- TASK MATERIAL -
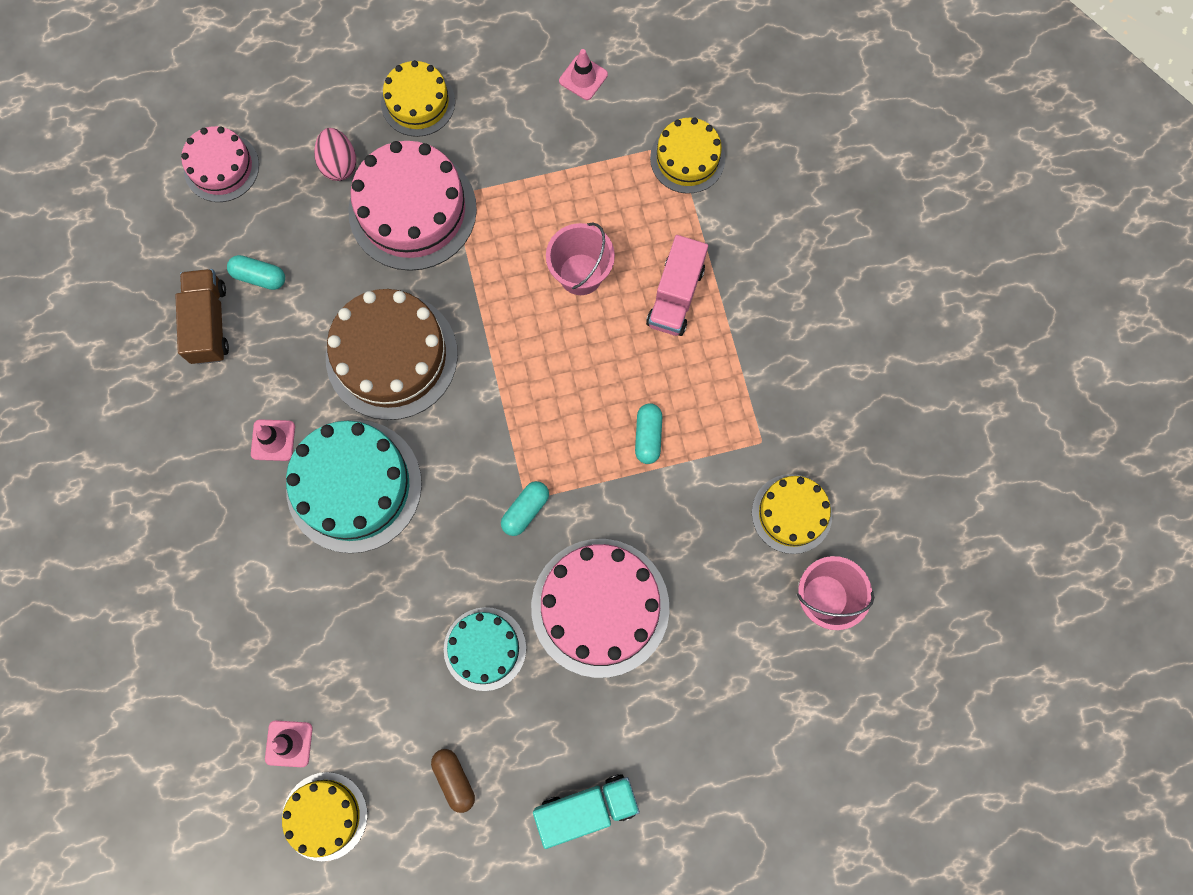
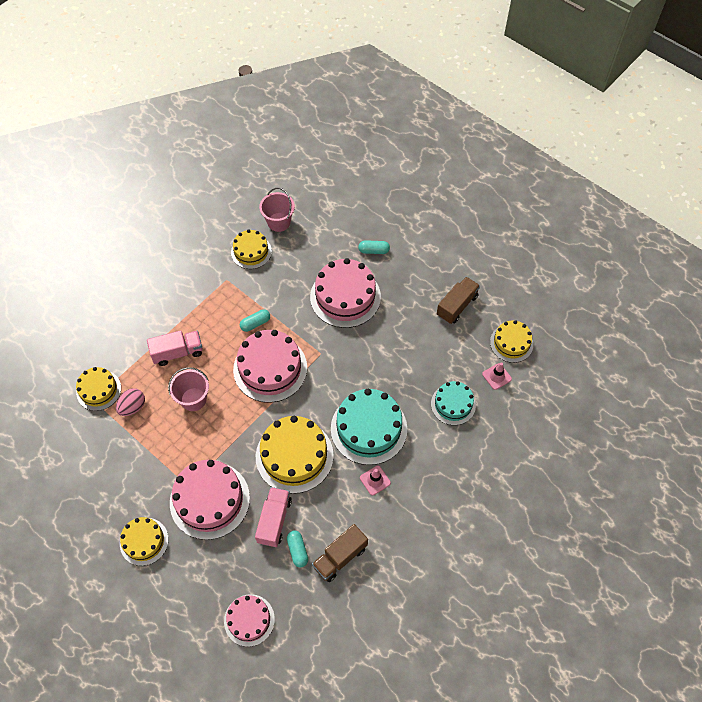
camera: 125 degrees left, 15 degrees down
(321, 273) = (274, 520): none -> pink truck
(339, 164) = (207, 557): pink egg -> pink egg (133, 407)
(391, 356) = (294, 456): brown cake -> yellow cake
(454, 779) = (457, 306): brown capsule -> brown truck
(485, 648) = (397, 328): turquoise cake -> turquoise cake (453, 404)
(525, 510) = (325, 350): turquoise capsule -> turquoise capsule (373, 250)
(554, 409) = (270, 368): none -> pink cake
(583, 78) = (79, 467): pink traffic cone -> none
(586, 808) = (428, 254): turquoise truck -> none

- WHAT TO WORK ON -
Tally the lines of the listing above that contain the word "cake" and state the result as a bare number.

- THE ANSWER -
3